___ Dataset excerpts ___

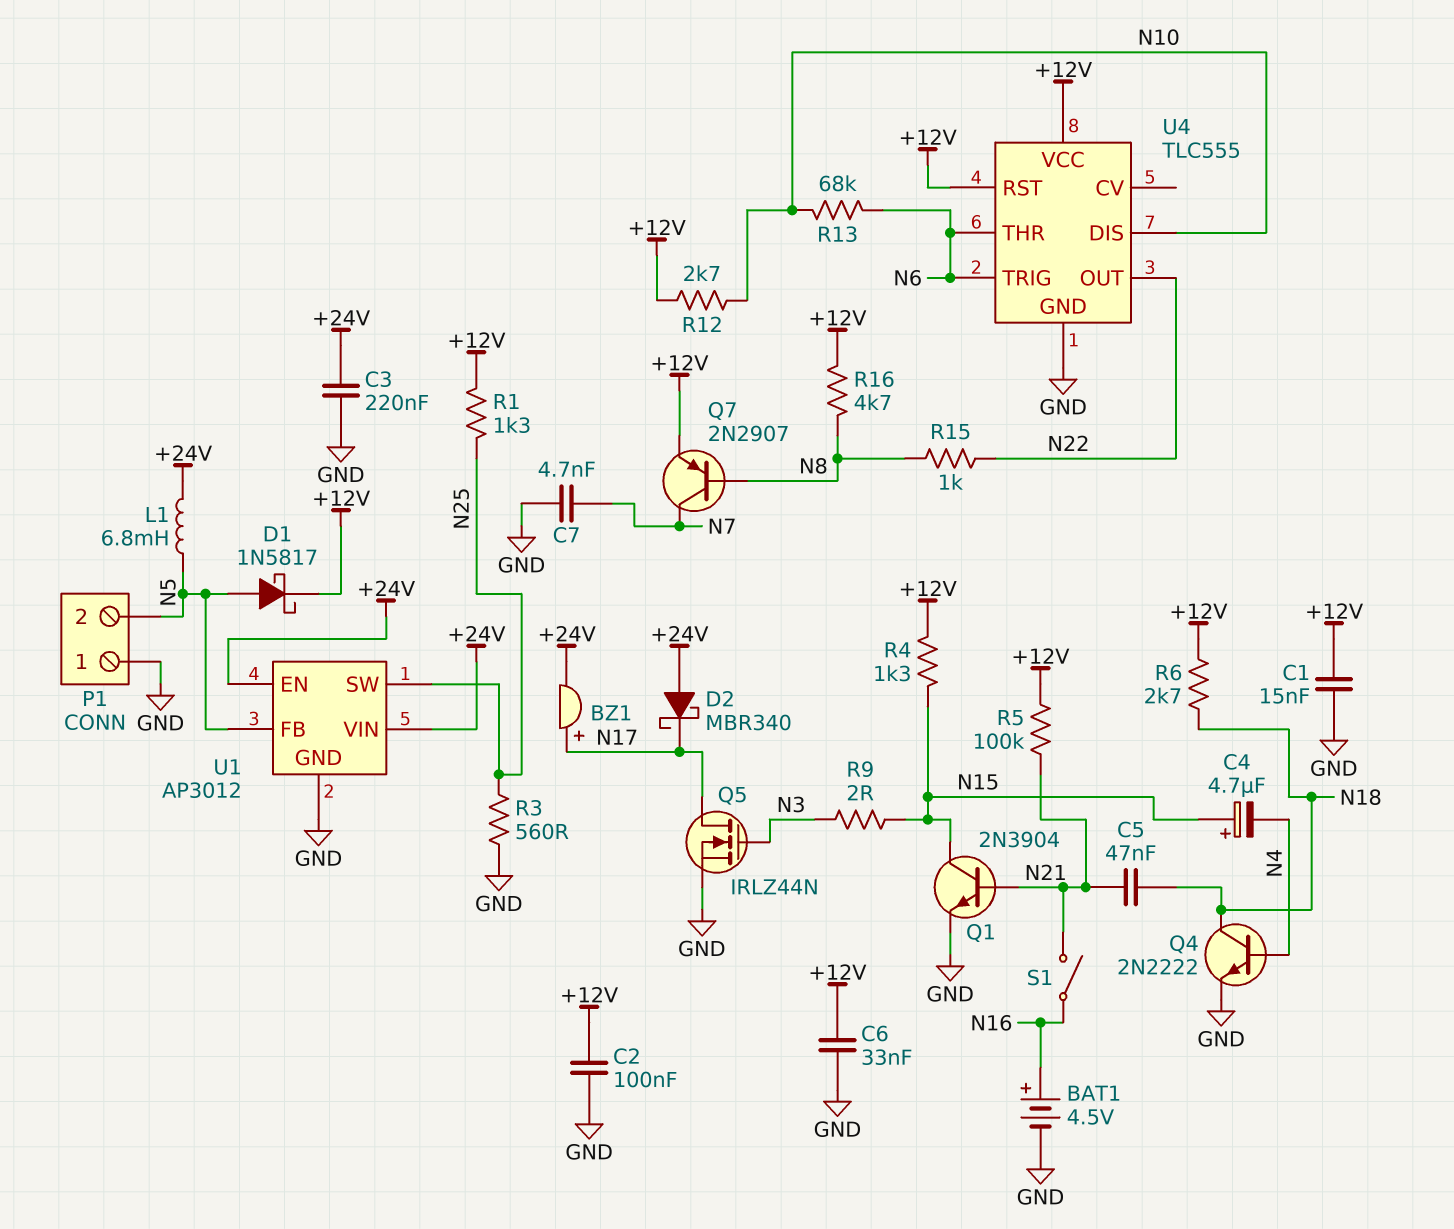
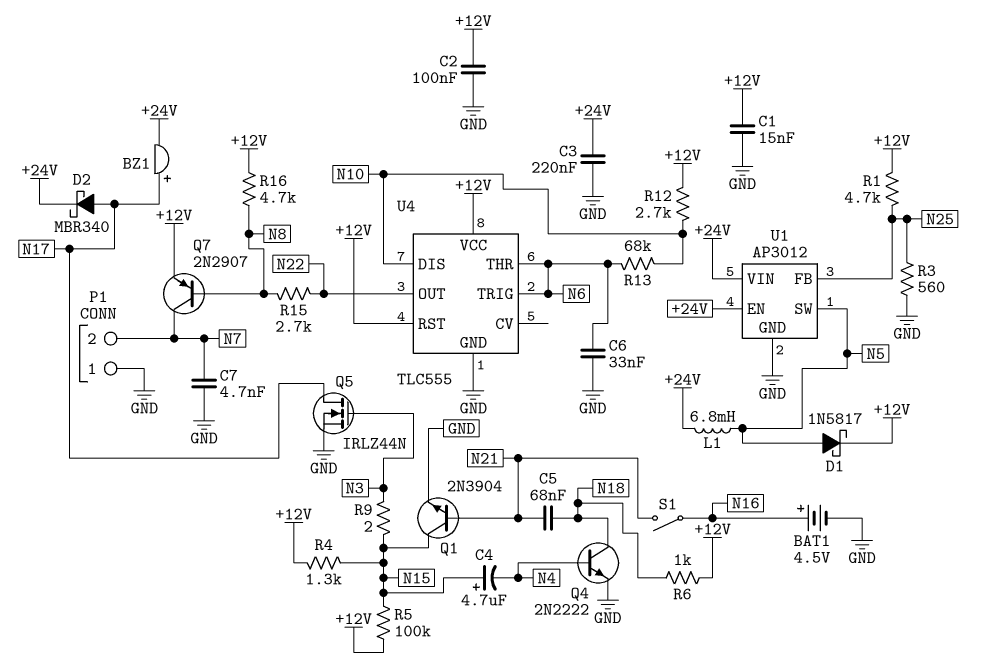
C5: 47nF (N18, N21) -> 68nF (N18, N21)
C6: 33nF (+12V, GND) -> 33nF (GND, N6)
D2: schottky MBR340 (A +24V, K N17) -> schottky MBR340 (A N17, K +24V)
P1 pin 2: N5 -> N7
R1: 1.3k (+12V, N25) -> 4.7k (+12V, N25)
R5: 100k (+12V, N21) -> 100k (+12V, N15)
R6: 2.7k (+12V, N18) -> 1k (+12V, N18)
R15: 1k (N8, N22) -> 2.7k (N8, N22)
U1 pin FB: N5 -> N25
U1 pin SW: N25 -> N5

___

▶ The problem:
When you reproduce the entries above, keep every word exactly and leave out each picture.

▶ Problem solution:
C5: 47nF (N18, N21) -> 68nF (N18, N21)
C6: 33nF (+12V, GND) -> 33nF (GND, N6)
D2: schottky MBR340 (A +24V, K N17) -> schottky MBR340 (A N17, K +24V)
P1 pin 2: N5 -> N7
R1: 1.3k (+12V, N25) -> 4.7k (+12V, N25)
R5: 100k (+12V, N21) -> 100k (+12V, N15)
R6: 2.7k (+12V, N18) -> 1k (+12V, N18)
R15: 1k (N8, N22) -> 2.7k (N8, N22)
U1 pin FB: N5 -> N25
U1 pin SW: N25 -> N5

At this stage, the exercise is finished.